Material supplied: Begin

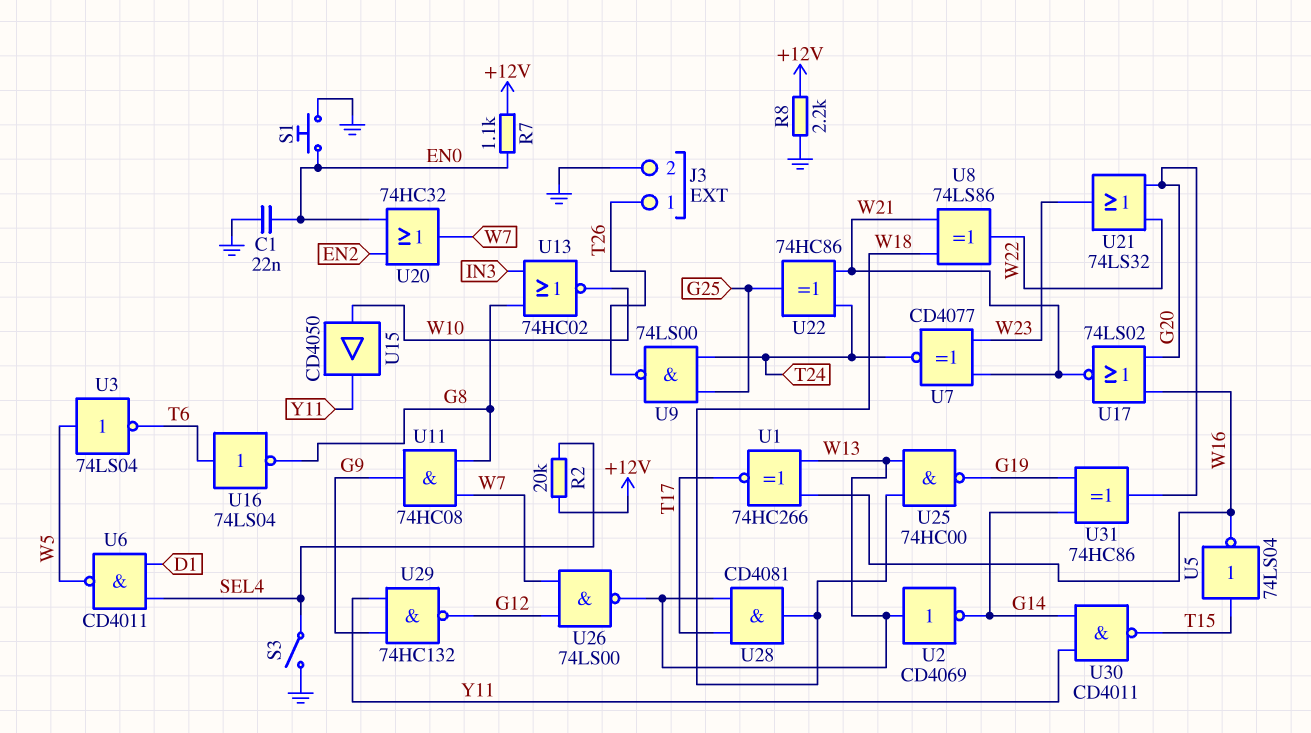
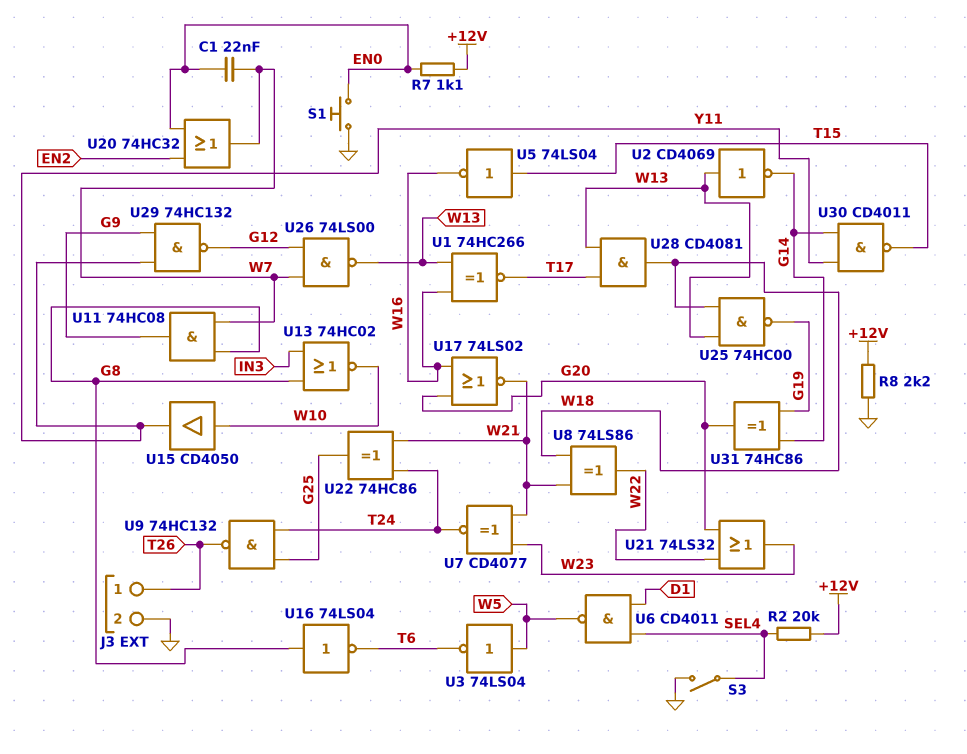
C1: 22nF (EN0, GND) -> 22nF (EN0, W7)
U9: NAND 74LS00 (in G25, in T24, out T26) -> NAND 74HC132 (in G25, in T24, out T26)
U16: NOT 74LS04 (in T6, out G8) -> NOT 74LS04 (in G8, out T6)

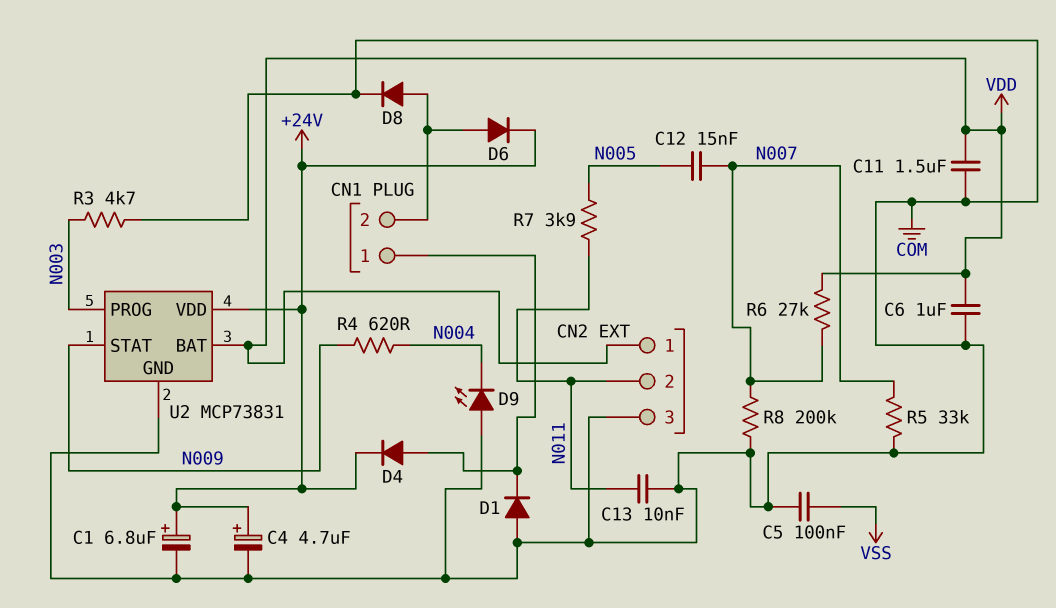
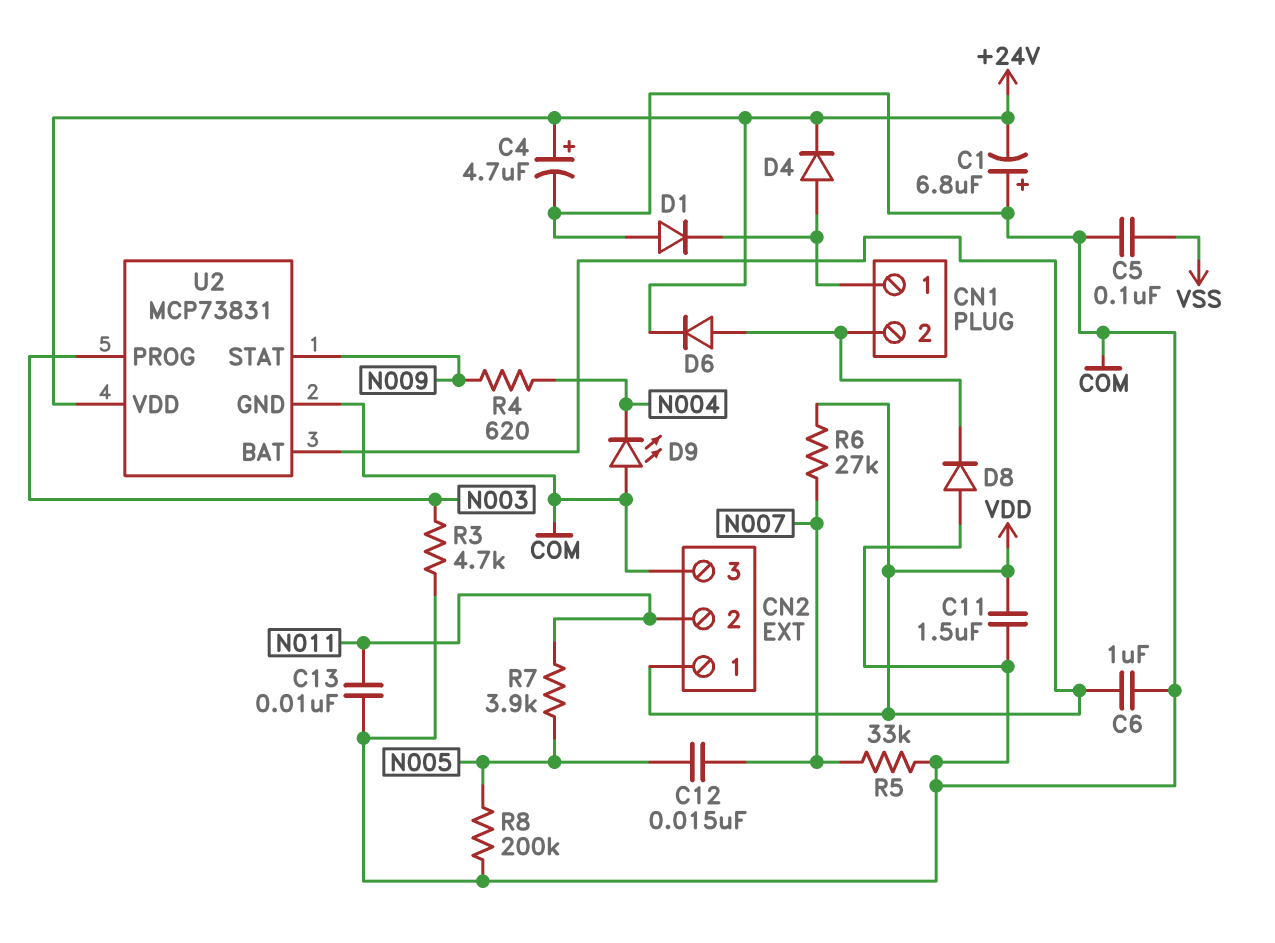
C1: 6.8uF (plus +24V, minus COM) -> 6.8uF (plus COM, minus +24V)
D8: diode (A CN1/2, K COM) -> diode (A COM, K CN1/2)
R8: 200k (COM, N007) -> 200k (COM, N005)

Material supplied: End

◆ **Goal of the exercise**
The entries need to be restated exactly, and their pictures left out.

◆ **Reply to the exercise**
C1: 22nF (EN0, GND) -> 22nF (EN0, W7)
U9: NAND 74LS00 (in G25, in T24, out T26) -> NAND 74HC132 (in G25, in T24, out T26)
U16: NOT 74LS04 (in T6, out G8) -> NOT 74LS04 (in G8, out T6)

C1: 6.8uF (plus +24V, minus COM) -> 6.8uF (plus COM, minus +24V)
D8: diode (A CN1/2, K COM) -> diode (A COM, K CN1/2)
R8: 200k (COM, N007) -> 200k (COM, N005)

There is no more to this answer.